Stored data entries:

'''

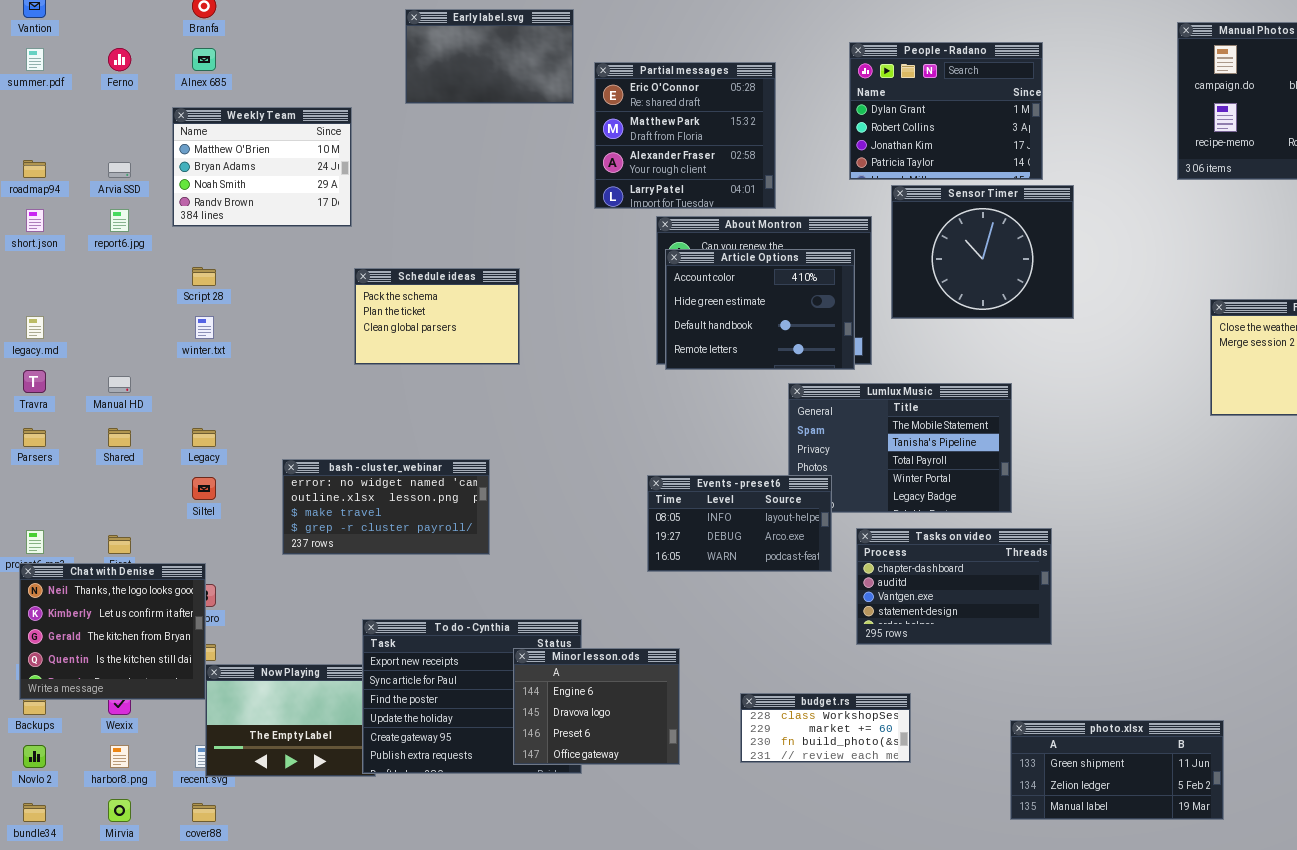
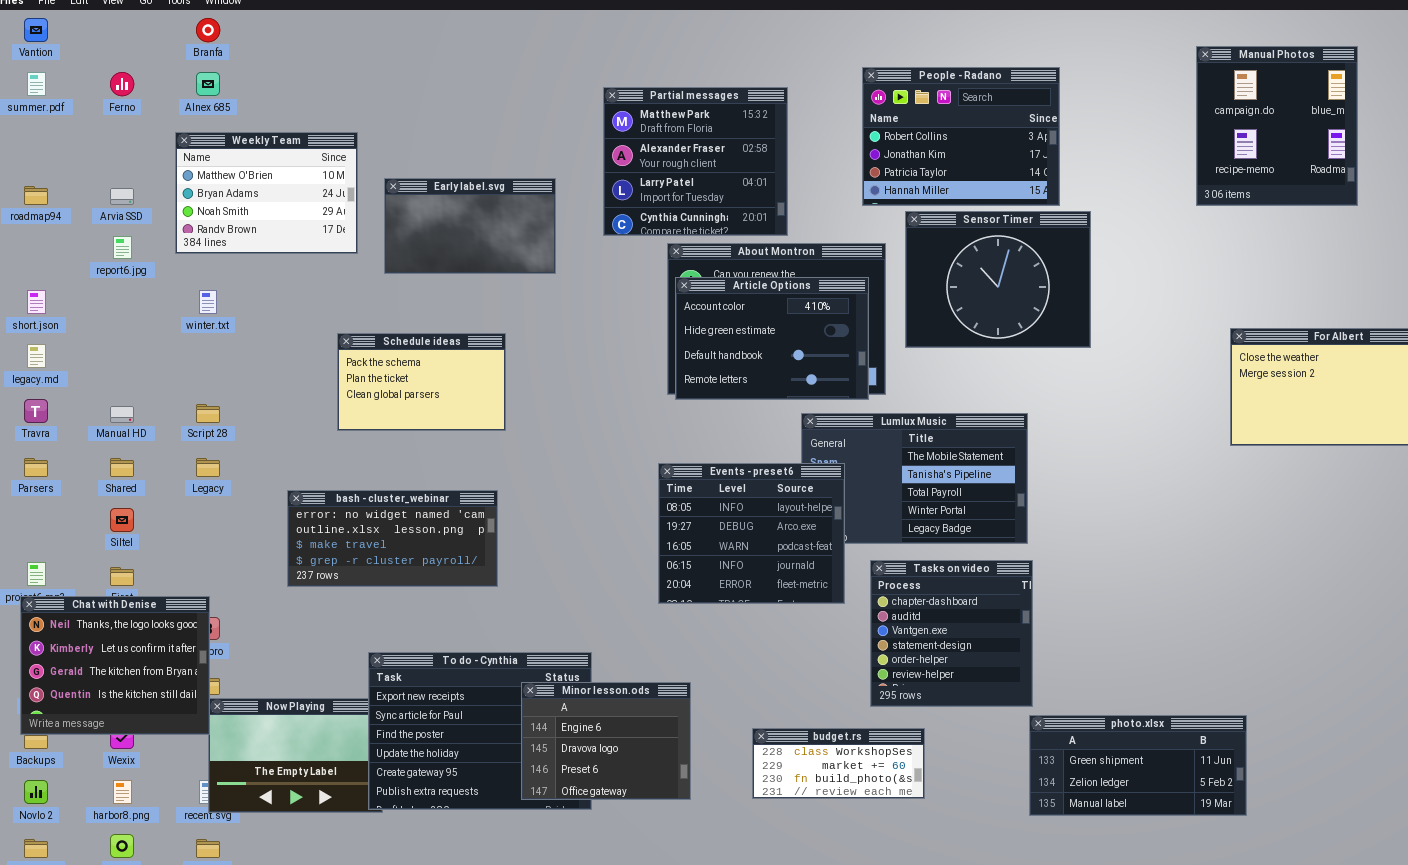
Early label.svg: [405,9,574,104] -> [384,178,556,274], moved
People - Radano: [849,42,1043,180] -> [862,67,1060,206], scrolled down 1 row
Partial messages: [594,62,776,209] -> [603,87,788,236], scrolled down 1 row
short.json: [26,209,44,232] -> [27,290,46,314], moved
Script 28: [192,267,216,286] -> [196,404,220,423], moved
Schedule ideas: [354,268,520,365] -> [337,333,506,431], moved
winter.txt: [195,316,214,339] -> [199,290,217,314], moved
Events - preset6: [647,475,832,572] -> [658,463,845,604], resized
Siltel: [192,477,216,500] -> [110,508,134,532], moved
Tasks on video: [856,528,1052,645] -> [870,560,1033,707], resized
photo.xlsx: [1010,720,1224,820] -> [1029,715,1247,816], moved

'''

* Description of the task *
Set every record down verbatim. No pictures belong in the copy.

* Task response *
Early label.svg: [405,9,574,104] -> [384,178,556,274], moved
People - Radano: [849,42,1043,180] -> [862,67,1060,206], scrolled down 1 row
Partial messages: [594,62,776,209] -> [603,87,788,236], scrolled down 1 row
short.json: [26,209,44,232] -> [27,290,46,314], moved
Script 28: [192,267,216,286] -> [196,404,220,423], moved
Schedule ideas: [354,268,520,365] -> [337,333,506,431], moved
winter.txt: [195,316,214,339] -> [199,290,217,314], moved
Events - preset6: [647,475,832,572] -> [658,463,845,604], resized
Siltel: [192,477,216,500] -> [110,508,134,532], moved
Tasks on video: [856,528,1052,645] -> [870,560,1033,707], resized
photo.xlsx: [1010,720,1224,820] -> [1029,715,1247,816], moved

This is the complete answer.